- Activity -
The answer must be an exact copy of the records below, with every picture left out.

[Polygon vertex coordinate data]
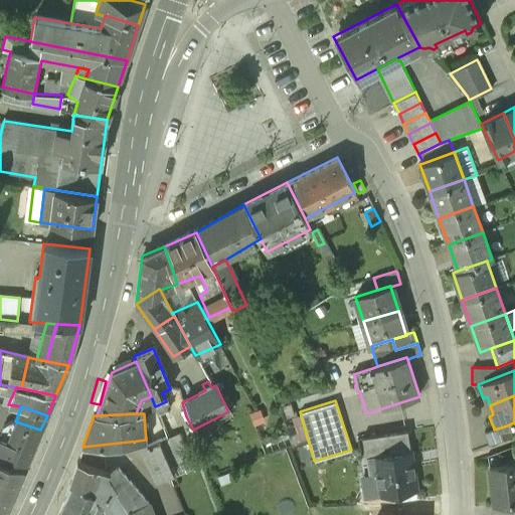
[(0,460),(24,468),(40,430),(15,421),(11,420),(3,426),(0,435),(0,460)]
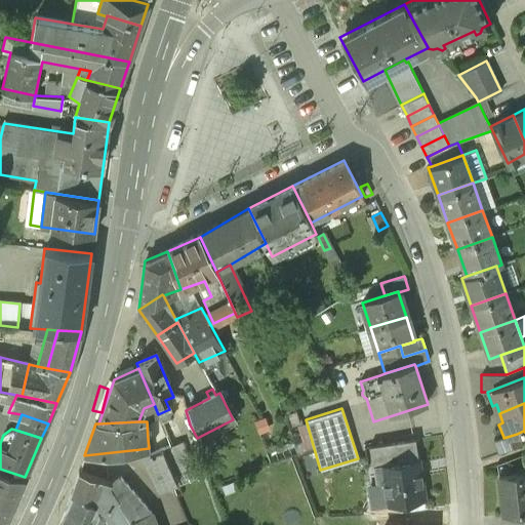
[(148,439),(149,448),(149,454),(163,448),(170,445),(166,434),(148,439)]
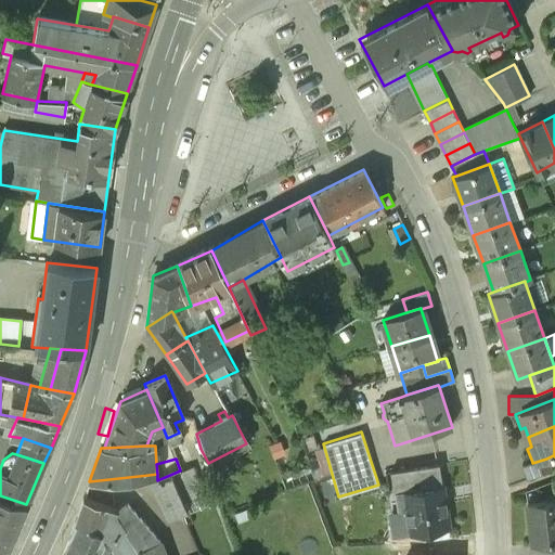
[(551,470),(546,459),(532,463),(532,462),(523,466),(527,480),(551,470)]
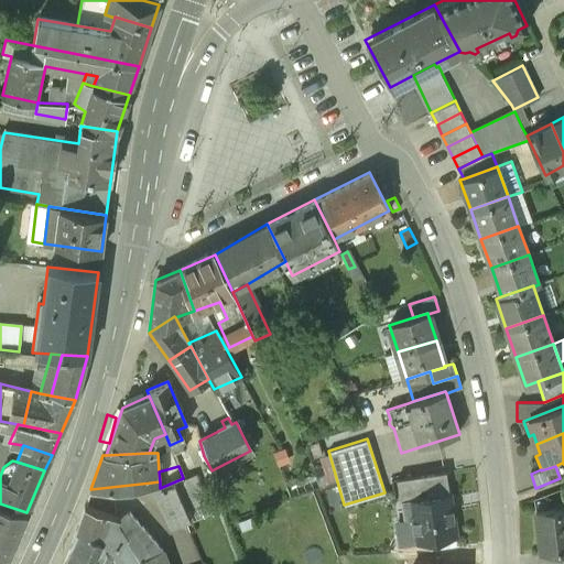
[(409,499),(449,494),(446,472),(397,479),(400,501),(409,500),(409,499)]
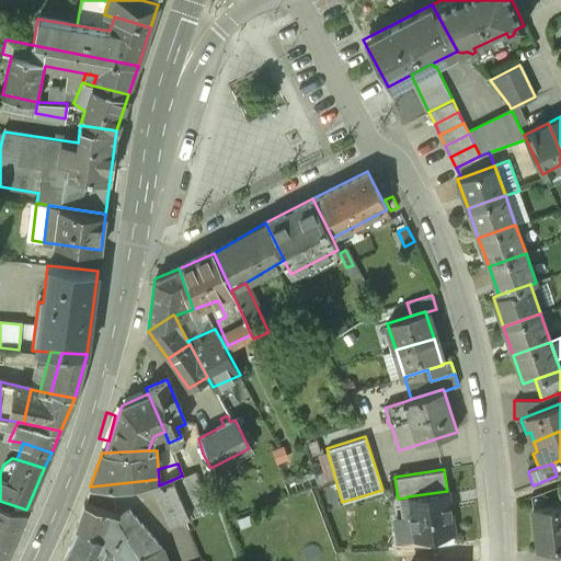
[(159,485),(159,479),(150,480),(168,525),(190,515),(174,479),(159,485)]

- Answer to this task -
[(0,460),(24,468),(40,430),(15,421),(11,420),(3,426),(0,435),(0,460)]
[(148,439),(149,448),(149,454),(163,448),(170,445),(166,434),(148,439)]
[(551,470),(546,459),(532,463),(532,462),(523,466),(527,480),(551,470)]
[(409,499),(449,494),(446,472),(397,479),(400,501),(409,500),(409,499)]
[(159,485),(159,479),(150,480),(168,525),(190,515),(174,479),(159,485)]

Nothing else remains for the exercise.